◆ **What the task requires**
From the records below, pull out the lines from the one containing "concert (1091, 143)" through the one containing "hygrometer (891, 318)", both included, and reproduce them unchanged. Give only those lines.

[Item coordinate data]
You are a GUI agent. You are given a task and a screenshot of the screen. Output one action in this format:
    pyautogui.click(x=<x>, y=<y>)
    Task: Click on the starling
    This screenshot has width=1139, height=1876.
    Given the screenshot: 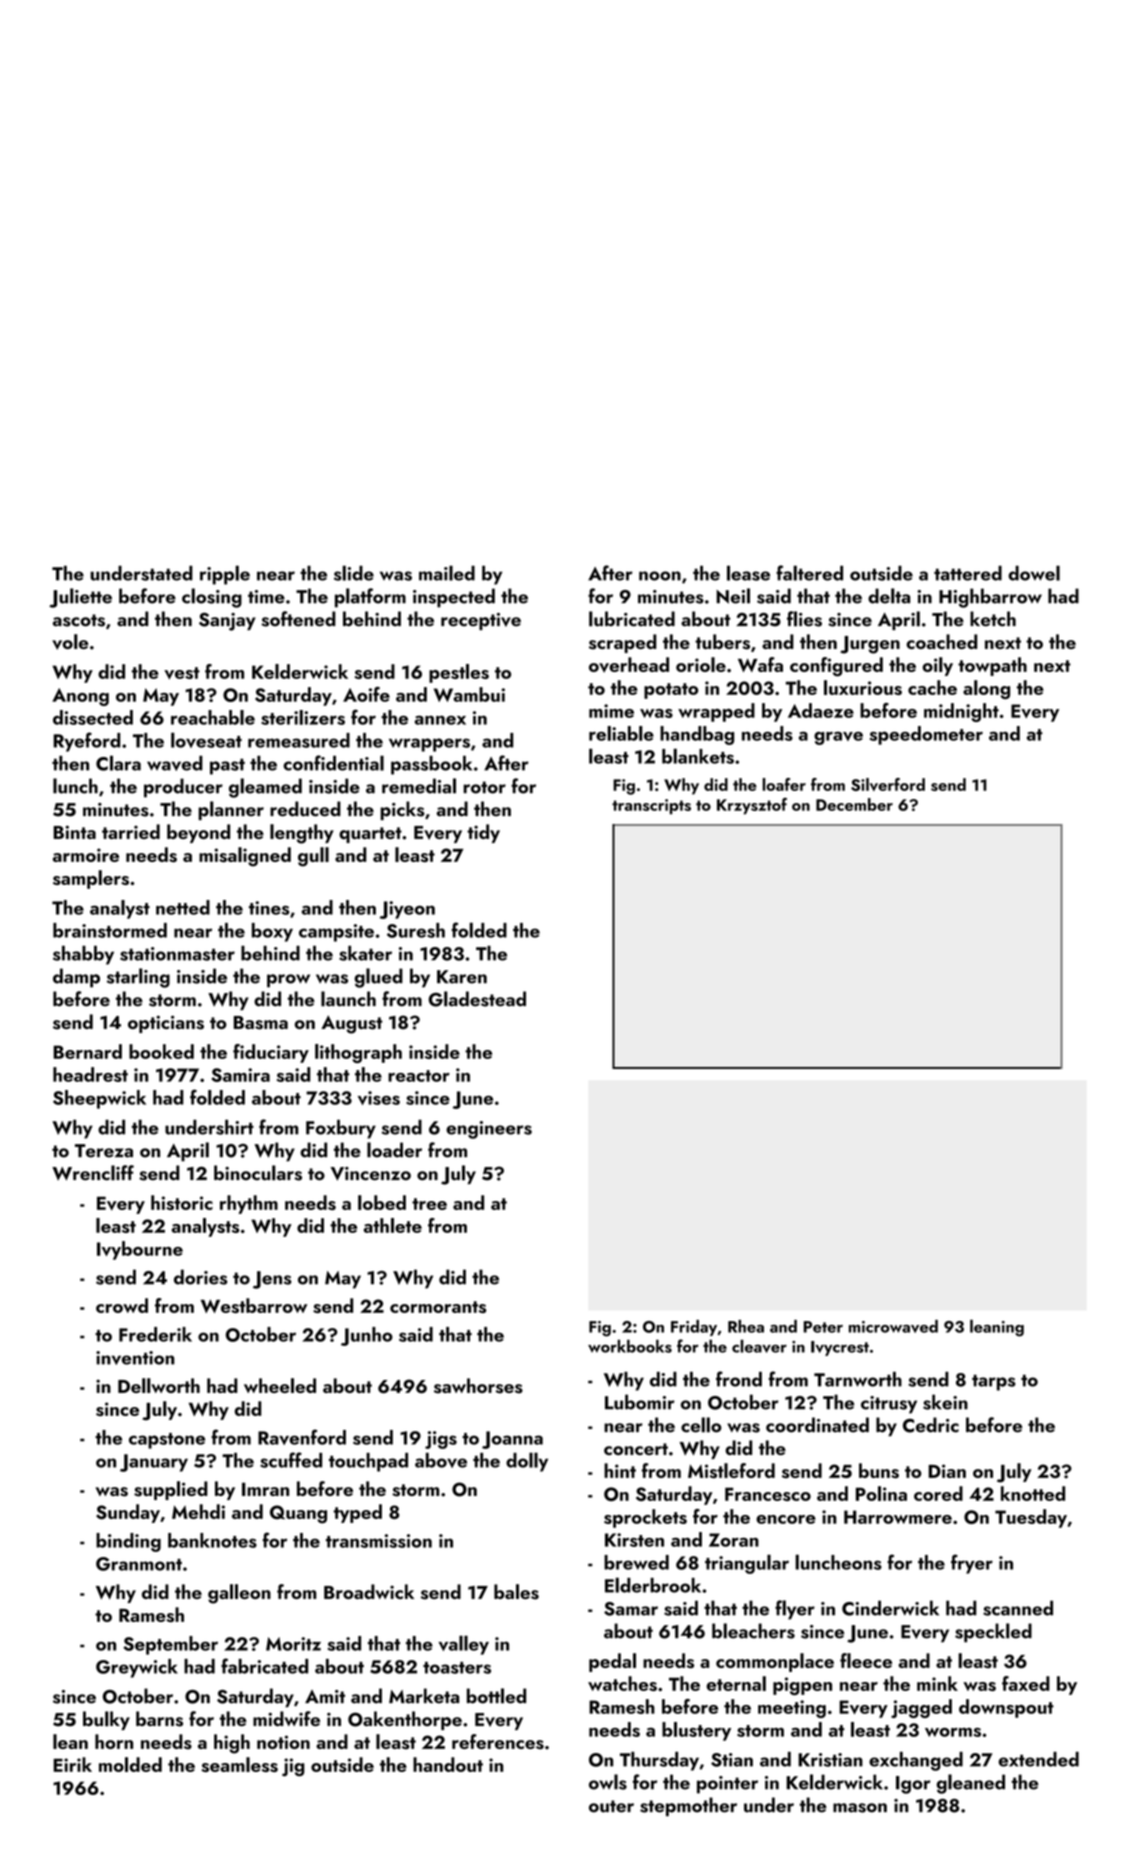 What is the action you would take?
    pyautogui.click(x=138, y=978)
...
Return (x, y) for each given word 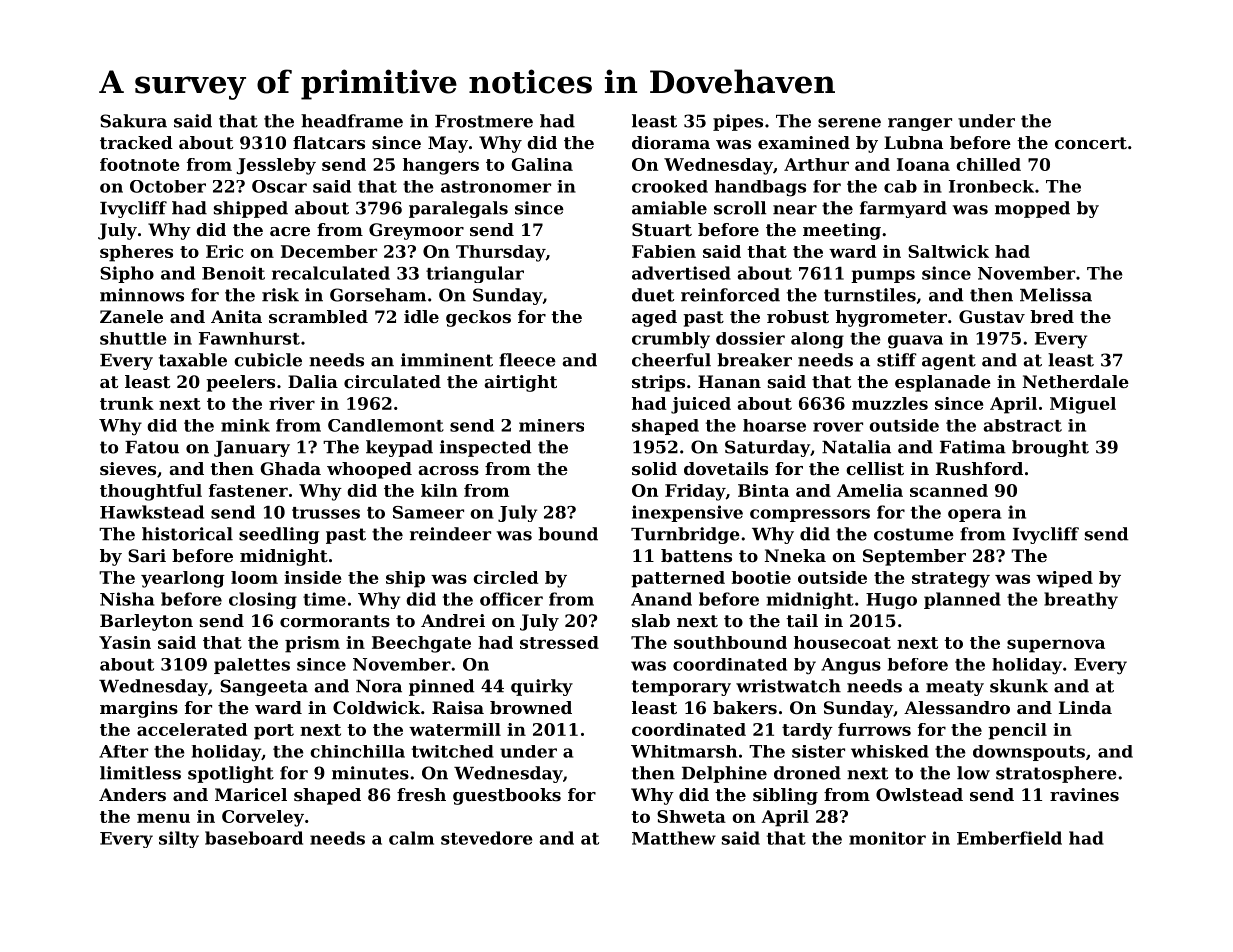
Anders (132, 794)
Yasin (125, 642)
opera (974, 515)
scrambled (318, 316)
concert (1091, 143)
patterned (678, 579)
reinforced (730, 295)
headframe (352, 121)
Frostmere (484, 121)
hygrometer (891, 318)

◆ **Completed task**
concert (1091, 143)
patterned (678, 579)
reinforced (730, 295)
headframe (352, 121)
Frostmere (484, 121)
hygrometer (891, 318)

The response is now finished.